INPUT RECORDS:

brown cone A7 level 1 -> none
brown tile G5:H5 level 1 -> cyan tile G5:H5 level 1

--

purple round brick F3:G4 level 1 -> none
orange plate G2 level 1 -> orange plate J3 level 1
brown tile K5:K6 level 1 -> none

TASK DESCRIPTION: Using the listing above, tally how many lines include the word "brown". Write only the number.

YOUR SOLUTION: 3